*** Opening of SUPPLIED ENTRIES ***

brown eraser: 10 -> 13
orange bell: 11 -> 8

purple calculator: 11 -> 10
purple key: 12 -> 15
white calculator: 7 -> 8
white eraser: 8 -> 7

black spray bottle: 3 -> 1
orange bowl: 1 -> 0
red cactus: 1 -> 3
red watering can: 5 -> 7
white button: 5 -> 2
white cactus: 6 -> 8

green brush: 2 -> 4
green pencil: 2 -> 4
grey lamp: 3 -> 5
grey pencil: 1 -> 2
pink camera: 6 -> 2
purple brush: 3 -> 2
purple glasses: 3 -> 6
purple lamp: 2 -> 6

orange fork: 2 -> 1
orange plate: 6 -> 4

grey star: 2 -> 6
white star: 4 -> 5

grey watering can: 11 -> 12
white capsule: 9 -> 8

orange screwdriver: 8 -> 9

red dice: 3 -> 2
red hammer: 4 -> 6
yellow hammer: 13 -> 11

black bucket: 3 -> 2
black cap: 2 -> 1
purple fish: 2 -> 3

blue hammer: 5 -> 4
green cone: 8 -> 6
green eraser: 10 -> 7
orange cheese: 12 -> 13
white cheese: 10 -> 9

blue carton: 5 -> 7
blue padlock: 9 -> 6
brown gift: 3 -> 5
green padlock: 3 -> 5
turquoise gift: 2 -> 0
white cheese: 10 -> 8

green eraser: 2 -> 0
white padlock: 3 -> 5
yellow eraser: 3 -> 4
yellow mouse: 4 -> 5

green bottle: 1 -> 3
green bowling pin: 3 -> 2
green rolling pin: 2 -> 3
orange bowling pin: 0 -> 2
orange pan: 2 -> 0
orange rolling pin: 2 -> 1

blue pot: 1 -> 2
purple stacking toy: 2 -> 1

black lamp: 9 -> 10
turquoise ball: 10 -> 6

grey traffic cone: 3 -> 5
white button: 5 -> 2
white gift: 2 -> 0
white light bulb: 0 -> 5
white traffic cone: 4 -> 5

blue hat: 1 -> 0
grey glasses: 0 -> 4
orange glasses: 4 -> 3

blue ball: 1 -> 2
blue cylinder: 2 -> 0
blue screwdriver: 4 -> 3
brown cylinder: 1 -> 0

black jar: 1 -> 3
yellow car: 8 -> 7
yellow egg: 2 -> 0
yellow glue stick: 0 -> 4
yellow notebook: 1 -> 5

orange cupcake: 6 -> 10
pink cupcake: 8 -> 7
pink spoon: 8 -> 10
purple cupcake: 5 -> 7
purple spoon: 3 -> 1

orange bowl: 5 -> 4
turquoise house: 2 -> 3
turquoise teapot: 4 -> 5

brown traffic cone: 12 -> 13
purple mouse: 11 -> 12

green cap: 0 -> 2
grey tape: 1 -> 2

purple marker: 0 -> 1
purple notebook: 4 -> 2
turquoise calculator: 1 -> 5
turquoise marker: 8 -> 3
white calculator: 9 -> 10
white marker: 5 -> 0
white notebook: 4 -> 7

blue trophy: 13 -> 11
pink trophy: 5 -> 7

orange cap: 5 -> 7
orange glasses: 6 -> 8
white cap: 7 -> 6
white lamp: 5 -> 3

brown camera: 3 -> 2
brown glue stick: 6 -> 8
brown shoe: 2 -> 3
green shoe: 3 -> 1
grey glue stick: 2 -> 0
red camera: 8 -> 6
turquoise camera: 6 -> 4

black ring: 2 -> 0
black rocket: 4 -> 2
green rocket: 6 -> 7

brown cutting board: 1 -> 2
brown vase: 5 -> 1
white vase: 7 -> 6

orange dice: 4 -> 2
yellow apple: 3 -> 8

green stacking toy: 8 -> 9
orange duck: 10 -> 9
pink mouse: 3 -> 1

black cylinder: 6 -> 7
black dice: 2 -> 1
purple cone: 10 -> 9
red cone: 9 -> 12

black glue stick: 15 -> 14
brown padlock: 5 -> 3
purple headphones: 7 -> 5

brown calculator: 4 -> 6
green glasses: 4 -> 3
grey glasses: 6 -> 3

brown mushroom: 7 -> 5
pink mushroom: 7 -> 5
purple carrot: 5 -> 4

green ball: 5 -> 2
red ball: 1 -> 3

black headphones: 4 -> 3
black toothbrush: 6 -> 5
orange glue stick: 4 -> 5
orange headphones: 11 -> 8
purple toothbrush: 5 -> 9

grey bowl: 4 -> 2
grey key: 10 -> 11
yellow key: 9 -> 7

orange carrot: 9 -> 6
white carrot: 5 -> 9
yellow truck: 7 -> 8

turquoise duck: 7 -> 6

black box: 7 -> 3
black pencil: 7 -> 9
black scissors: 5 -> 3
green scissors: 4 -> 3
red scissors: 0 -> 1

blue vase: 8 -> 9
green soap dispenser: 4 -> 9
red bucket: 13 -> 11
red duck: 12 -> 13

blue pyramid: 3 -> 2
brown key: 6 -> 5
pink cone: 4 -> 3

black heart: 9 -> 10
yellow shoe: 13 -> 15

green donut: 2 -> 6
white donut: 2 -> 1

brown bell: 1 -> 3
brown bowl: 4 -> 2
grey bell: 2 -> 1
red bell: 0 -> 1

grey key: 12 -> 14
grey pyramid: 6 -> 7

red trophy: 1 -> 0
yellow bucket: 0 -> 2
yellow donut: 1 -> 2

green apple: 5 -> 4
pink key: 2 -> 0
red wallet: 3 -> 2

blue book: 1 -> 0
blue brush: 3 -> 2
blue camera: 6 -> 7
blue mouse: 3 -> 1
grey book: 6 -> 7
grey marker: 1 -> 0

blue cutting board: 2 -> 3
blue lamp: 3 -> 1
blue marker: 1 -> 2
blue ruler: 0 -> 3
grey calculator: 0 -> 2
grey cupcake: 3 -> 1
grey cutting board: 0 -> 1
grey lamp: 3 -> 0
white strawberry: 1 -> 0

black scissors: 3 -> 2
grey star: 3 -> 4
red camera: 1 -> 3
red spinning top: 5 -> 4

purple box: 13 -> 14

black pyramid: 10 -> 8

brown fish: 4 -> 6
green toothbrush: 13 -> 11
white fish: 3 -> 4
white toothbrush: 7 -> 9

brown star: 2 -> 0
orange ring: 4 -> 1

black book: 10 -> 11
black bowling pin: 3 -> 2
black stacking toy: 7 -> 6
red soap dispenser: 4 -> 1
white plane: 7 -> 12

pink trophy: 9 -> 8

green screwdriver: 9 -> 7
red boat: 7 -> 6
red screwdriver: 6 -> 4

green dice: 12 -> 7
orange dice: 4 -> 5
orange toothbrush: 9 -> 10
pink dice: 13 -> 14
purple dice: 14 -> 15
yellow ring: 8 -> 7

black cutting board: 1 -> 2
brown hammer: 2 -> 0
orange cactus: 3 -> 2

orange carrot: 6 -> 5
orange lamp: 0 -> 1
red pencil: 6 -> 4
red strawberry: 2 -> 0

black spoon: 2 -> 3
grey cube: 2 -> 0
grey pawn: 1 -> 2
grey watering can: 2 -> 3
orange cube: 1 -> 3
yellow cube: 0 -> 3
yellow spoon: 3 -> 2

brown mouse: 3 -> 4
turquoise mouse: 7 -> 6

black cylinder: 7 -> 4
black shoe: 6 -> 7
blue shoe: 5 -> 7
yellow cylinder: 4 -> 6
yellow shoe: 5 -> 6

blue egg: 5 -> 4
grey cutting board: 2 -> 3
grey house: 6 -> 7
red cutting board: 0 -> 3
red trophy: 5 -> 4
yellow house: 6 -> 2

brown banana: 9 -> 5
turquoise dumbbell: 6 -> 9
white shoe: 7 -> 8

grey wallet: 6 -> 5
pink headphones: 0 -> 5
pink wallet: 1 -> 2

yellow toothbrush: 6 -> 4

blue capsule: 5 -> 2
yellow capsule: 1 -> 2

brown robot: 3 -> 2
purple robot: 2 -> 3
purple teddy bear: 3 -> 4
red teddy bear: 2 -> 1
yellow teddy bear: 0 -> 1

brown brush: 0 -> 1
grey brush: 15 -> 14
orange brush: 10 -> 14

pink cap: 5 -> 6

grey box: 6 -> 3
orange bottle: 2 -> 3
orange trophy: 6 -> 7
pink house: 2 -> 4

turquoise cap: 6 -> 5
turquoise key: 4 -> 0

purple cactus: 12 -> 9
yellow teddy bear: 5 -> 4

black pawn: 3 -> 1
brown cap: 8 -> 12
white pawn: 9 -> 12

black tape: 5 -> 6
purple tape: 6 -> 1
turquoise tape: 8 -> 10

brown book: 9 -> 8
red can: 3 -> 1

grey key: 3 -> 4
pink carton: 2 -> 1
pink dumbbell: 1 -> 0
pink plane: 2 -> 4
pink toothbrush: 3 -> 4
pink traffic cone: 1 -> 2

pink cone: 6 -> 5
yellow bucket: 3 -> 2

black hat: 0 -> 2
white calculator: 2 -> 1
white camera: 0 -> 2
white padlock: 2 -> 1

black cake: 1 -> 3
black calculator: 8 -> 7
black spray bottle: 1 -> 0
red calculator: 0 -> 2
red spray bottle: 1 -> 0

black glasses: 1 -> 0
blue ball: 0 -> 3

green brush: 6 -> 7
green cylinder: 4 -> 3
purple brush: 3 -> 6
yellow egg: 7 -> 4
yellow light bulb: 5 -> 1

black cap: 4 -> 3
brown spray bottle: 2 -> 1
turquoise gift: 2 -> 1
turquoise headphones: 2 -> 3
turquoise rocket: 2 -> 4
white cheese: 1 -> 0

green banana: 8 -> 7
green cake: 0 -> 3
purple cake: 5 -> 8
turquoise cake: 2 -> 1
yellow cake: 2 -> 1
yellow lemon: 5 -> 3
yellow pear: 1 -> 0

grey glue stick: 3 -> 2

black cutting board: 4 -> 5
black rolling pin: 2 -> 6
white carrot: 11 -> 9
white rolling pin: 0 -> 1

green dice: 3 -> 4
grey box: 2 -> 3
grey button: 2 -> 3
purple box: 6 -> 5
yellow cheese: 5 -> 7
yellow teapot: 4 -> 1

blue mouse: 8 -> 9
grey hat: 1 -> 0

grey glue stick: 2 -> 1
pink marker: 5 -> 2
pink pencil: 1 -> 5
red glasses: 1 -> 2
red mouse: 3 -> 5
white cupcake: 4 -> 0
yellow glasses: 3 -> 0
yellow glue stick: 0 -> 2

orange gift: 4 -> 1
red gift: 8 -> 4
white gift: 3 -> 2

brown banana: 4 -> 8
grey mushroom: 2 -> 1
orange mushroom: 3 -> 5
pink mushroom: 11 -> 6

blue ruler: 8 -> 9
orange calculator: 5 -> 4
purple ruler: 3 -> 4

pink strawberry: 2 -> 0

*** Close of SUPPLIED ENTRIES ***

- **YOUR TASK**
Return exactly, and only, the lines above starting at the line that contains "orange bowl: 1 -> 0" and ending at the line that contains "grey glue stick: 2 -> 0".

- **ANSWER BOX**
orange bowl: 1 -> 0
red cactus: 1 -> 3
red watering can: 5 -> 7
white button: 5 -> 2
white cactus: 6 -> 8

green brush: 2 -> 4
green pencil: 2 -> 4
grey lamp: 3 -> 5
grey pencil: 1 -> 2
pink camera: 6 -> 2
purple brush: 3 -> 2
purple glasses: 3 -> 6
purple lamp: 2 -> 6

orange fork: 2 -> 1
orange plate: 6 -> 4

grey star: 2 -> 6
white star: 4 -> 5

grey watering can: 11 -> 12
white capsule: 9 -> 8

orange screwdriver: 8 -> 9

red dice: 3 -> 2
red hammer: 4 -> 6
yellow hammer: 13 -> 11

black bucket: 3 -> 2
black cap: 2 -> 1
purple fish: 2 -> 3

blue hammer: 5 -> 4
green cone: 8 -> 6
green eraser: 10 -> 7
orange cheese: 12 -> 13
white cheese: 10 -> 9

blue carton: 5 -> 7
blue padlock: 9 -> 6
brown gift: 3 -> 5
green padlock: 3 -> 5
turquoise gift: 2 -> 0
white cheese: 10 -> 8

green eraser: 2 -> 0
white padlock: 3 -> 5
yellow eraser: 3 -> 4
yellow mouse: 4 -> 5

green bottle: 1 -> 3
green bowling pin: 3 -> 2
green rolling pin: 2 -> 3
orange bowling pin: 0 -> 2
orange pan: 2 -> 0
orange rolling pin: 2 -> 1

blue pot: 1 -> 2
purple stacking toy: 2 -> 1

black lamp: 9 -> 10
turquoise ball: 10 -> 6

grey traffic cone: 3 -> 5
white button: 5 -> 2
white gift: 2 -> 0
white light bulb: 0 -> 5
white traffic cone: 4 -> 5

blue hat: 1 -> 0
grey glasses: 0 -> 4
orange glasses: 4 -> 3

blue ball: 1 -> 2
blue cylinder: 2 -> 0
blue screwdriver: 4 -> 3
brown cylinder: 1 -> 0

black jar: 1 -> 3
yellow car: 8 -> 7
yellow egg: 2 -> 0
yellow glue stick: 0 -> 4
yellow notebook: 1 -> 5

orange cupcake: 6 -> 10
pink cupcake: 8 -> 7
pink spoon: 8 -> 10
purple cupcake: 5 -> 7
purple spoon: 3 -> 1

orange bowl: 5 -> 4
turquoise house: 2 -> 3
turquoise teapot: 4 -> 5

brown traffic cone: 12 -> 13
purple mouse: 11 -> 12

green cap: 0 -> 2
grey tape: 1 -> 2

purple marker: 0 -> 1
purple notebook: 4 -> 2
turquoise calculator: 1 -> 5
turquoise marker: 8 -> 3
white calculator: 9 -> 10
white marker: 5 -> 0
white notebook: 4 -> 7

blue trophy: 13 -> 11
pink trophy: 5 -> 7

orange cap: 5 -> 7
orange glasses: 6 -> 8
white cap: 7 -> 6
white lamp: 5 -> 3

brown camera: 3 -> 2
brown glue stick: 6 -> 8
brown shoe: 2 -> 3
green shoe: 3 -> 1
grey glue stick: 2 -> 0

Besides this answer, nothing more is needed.